- **Activity**:
Every line in the records below with the string "left" needs to be copied out.

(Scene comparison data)
---------------

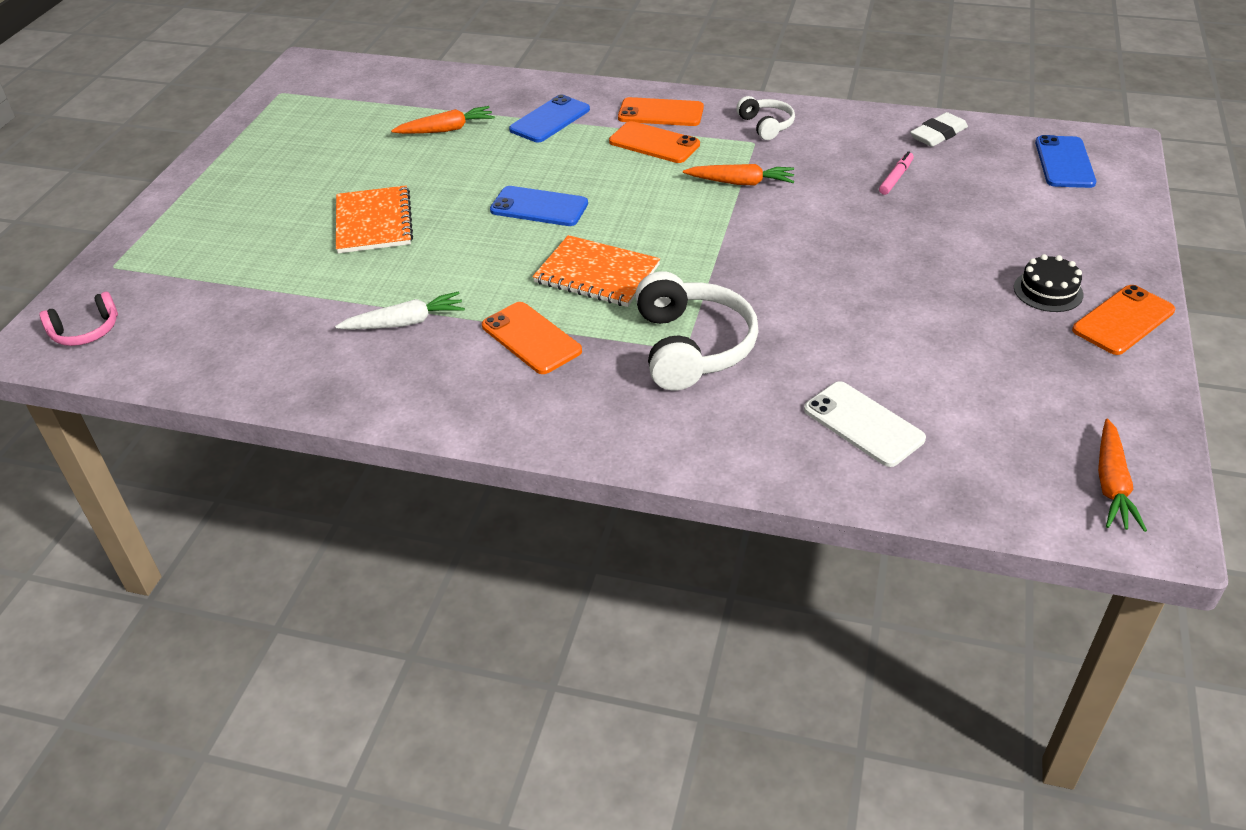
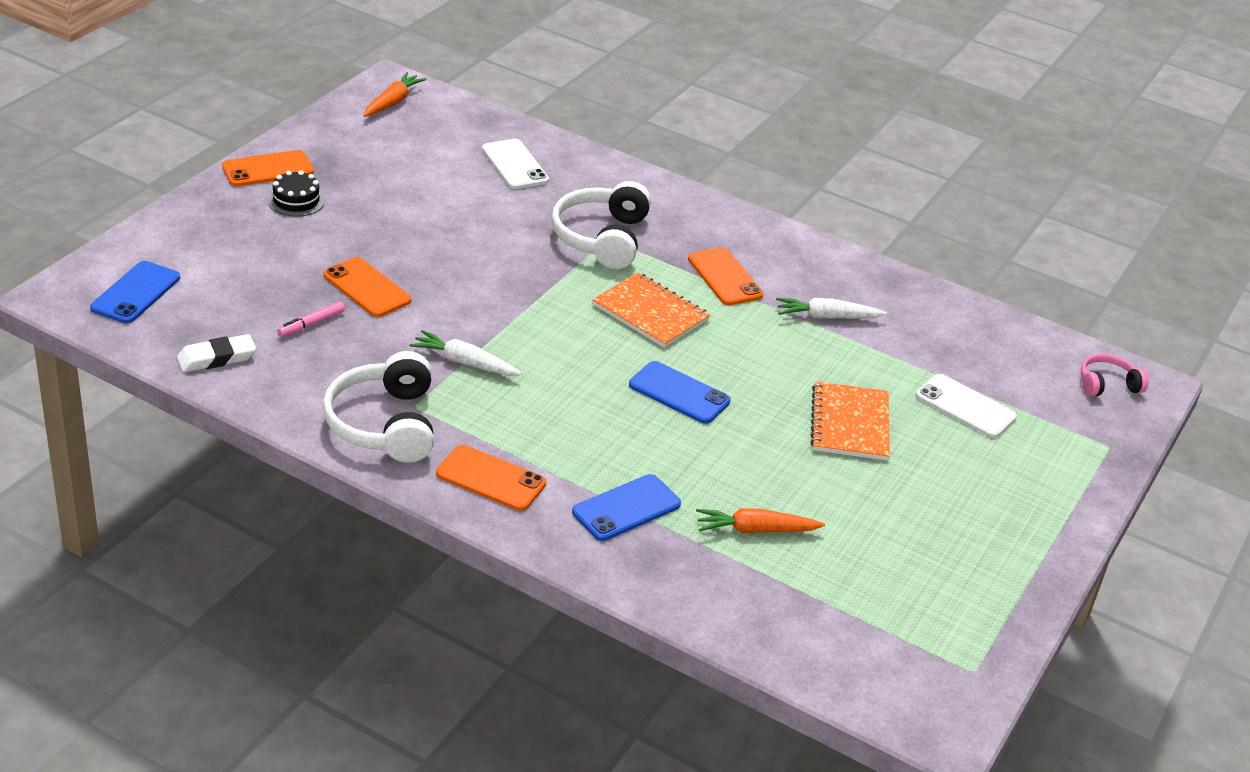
camera: 170 degrees left, 5 degrees down
(256, 266) = (965, 407): none -> white phone
(654, 143) = (523, 437): orange phone -> orange phone (367, 288)
(740, 183) = (465, 362): orange carrot -> white carrot
(766, 125) = (385, 424): white headphones -> white headphones, size x1.84

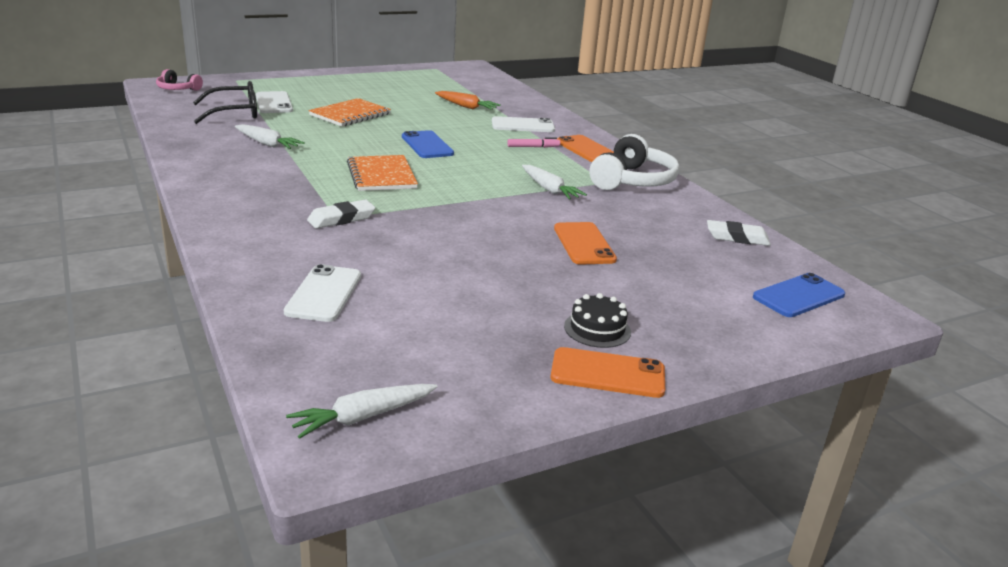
camera: 145 degrees left, 10 degrees down
(311, 324) = (648, 236): pink marker -> pink marker (533, 147)
(392, 102) = (363, 417): orange carrot -> white carrot
(602, 238) = (341, 219): white headphones -> white eraser
(626, 508) = (523, 125): blue phone -> white phone
(725, 277) = (292, 175): orange phone -> none
(958, 361) = (235, 113): none -> black glasses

---------------

- **Exercise solution**:
camera: 170 degrees left, 5 degrees down
camera: 145 degrees left, 10 degrees down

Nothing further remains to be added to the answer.